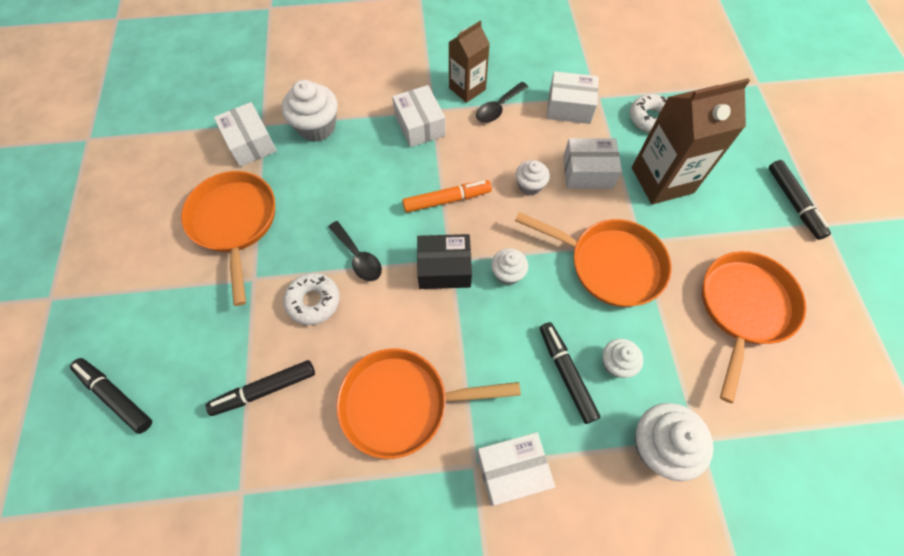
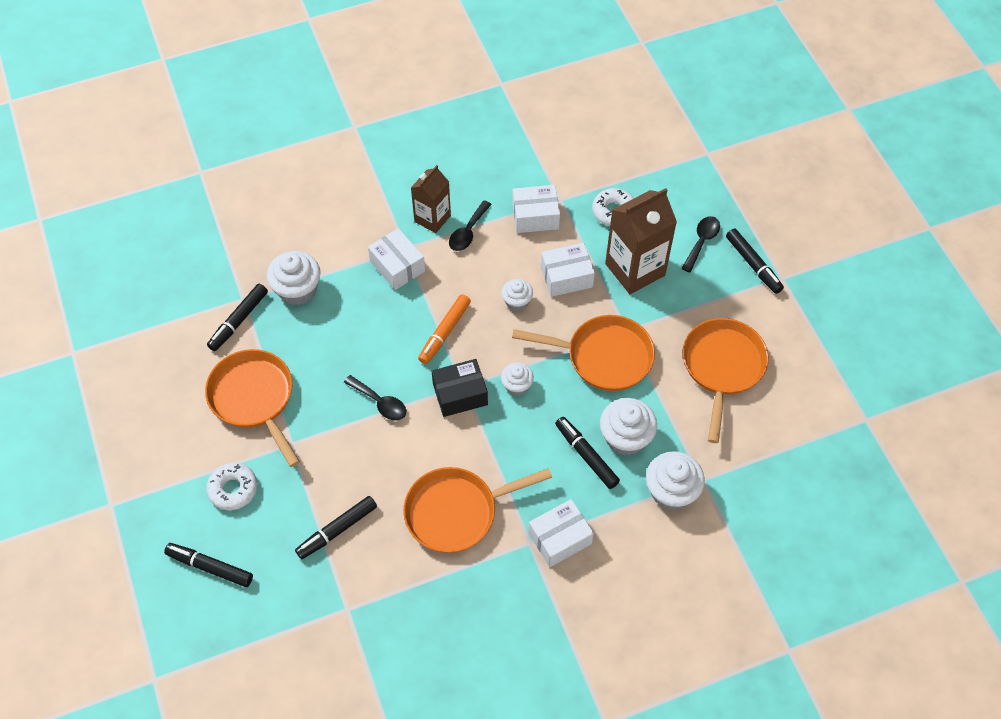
camera: 15 degrees left, 5 degrees down
(250, 143) = (238, 320): white box -> black marker
(313, 301) = (353, 450): white donut -> white donut (233, 489)
(447, 200) = (444, 332): orange marker -> orange marker turned 150 degrees clockwise
(616, 363) = (625, 437): white cupcake -> white cupcake, size x1.70
(739, 167) = (701, 242): none -> black spoon

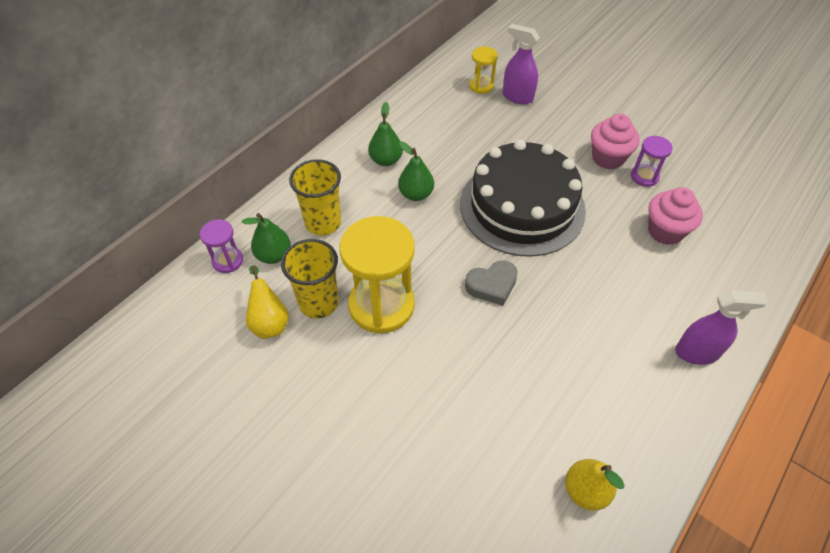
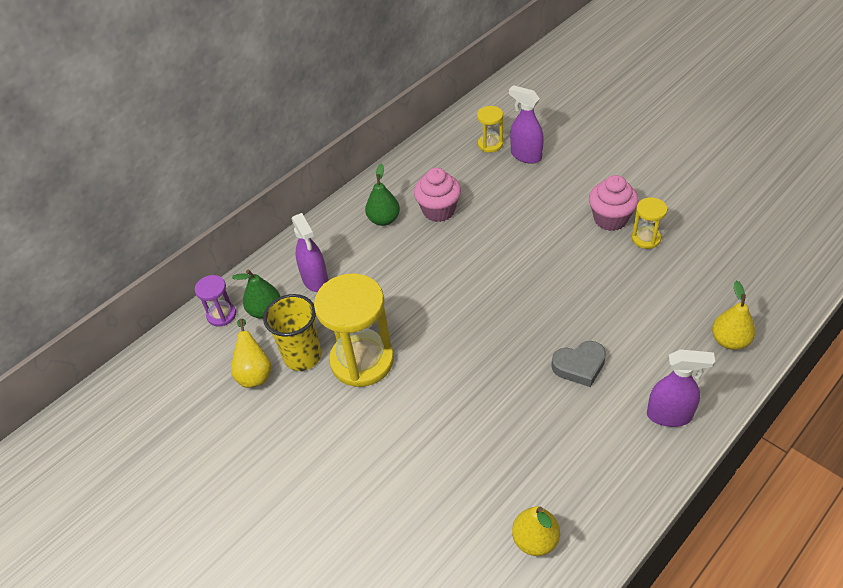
camera: 10 degrees right, 5 degrees down
(323, 223) = (315, 280): yellow cup -> purple spray bottle
(416, 194) = (409, 254): green pear -> none
(492, 285) = (472, 344): grey heart -> grey heart (579, 366)
(522, 206) = (514, 267): black cake -> none
(644, 176) = (646, 238): purple hourglass -> yellow hourglass
(665, 231) = (658, 294): pink cupcake -> pink cupcake (438, 210)
(740, 276) = (729, 341): none -> yellow pear

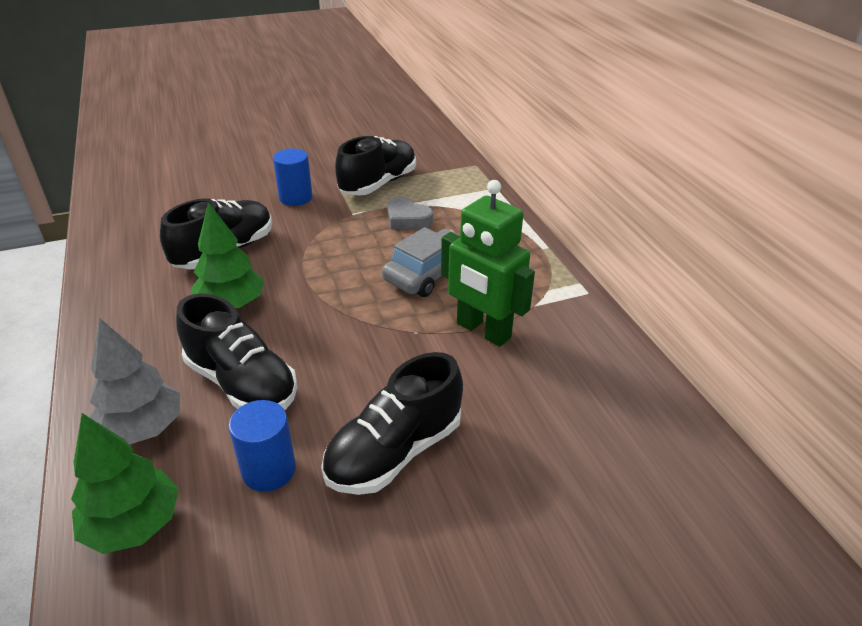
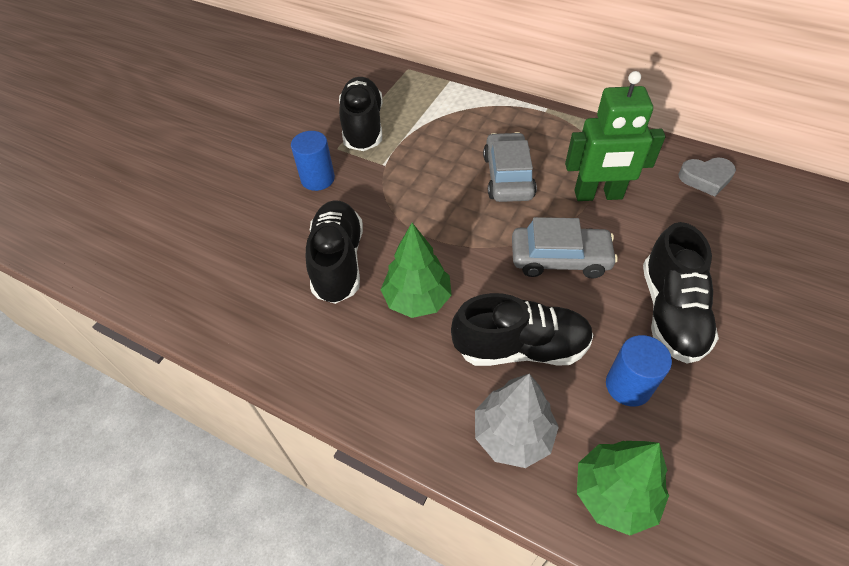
camera: 40 degrees left, 15 degrees up
(372, 350) = (560, 258): none -> grey car
(407, 218) = (429, 143): grey heart -> grey heart (706, 178)

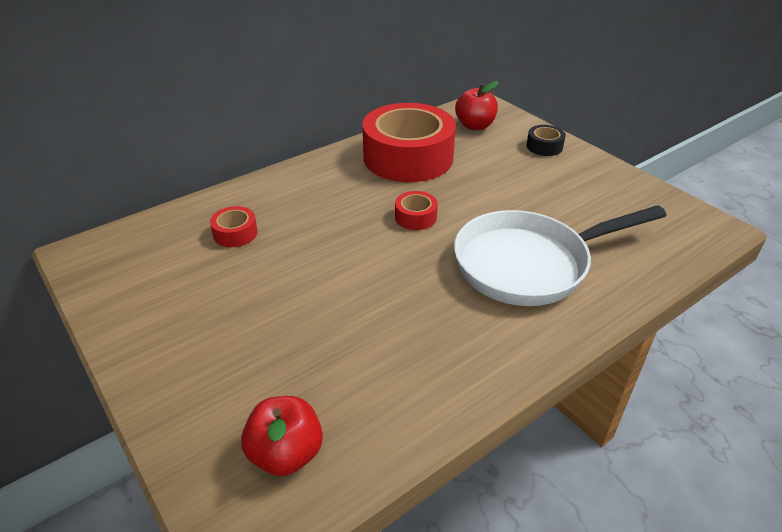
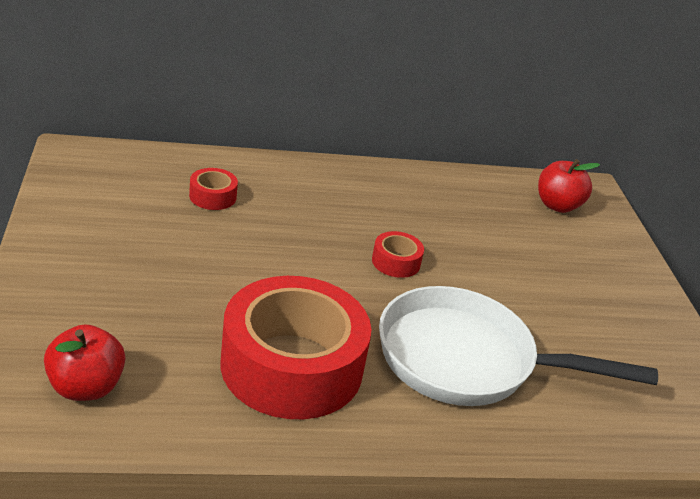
camera: 25 degrees right, 5 degrees down
(408, 157) = (448, 204): red tape -> red tape (292, 366)
(544, 146) = (616, 261): black tape -> none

Work item >> Print exactly the lines above that run from the one with "(313, 301) = (353, 450): white" to the one with "(416, 194) = (409, 254): green pear -> none", both included. No pictures.

Worked solution >>
(313, 301) = (353, 450): white donut -> white donut (233, 489)
(447, 200) = (444, 332): orange marker -> orange marker turned 150 degrees clockwise
(616, 363) = (625, 437): white cupcake -> white cupcake, size x1.70
(739, 167) = (701, 242): none -> black spoon

camera: 10 degrees right, 5 degrees down
(323, 223) = (315, 280): yellow cup -> purple spray bottle
(416, 194) = (409, 254): green pear -> none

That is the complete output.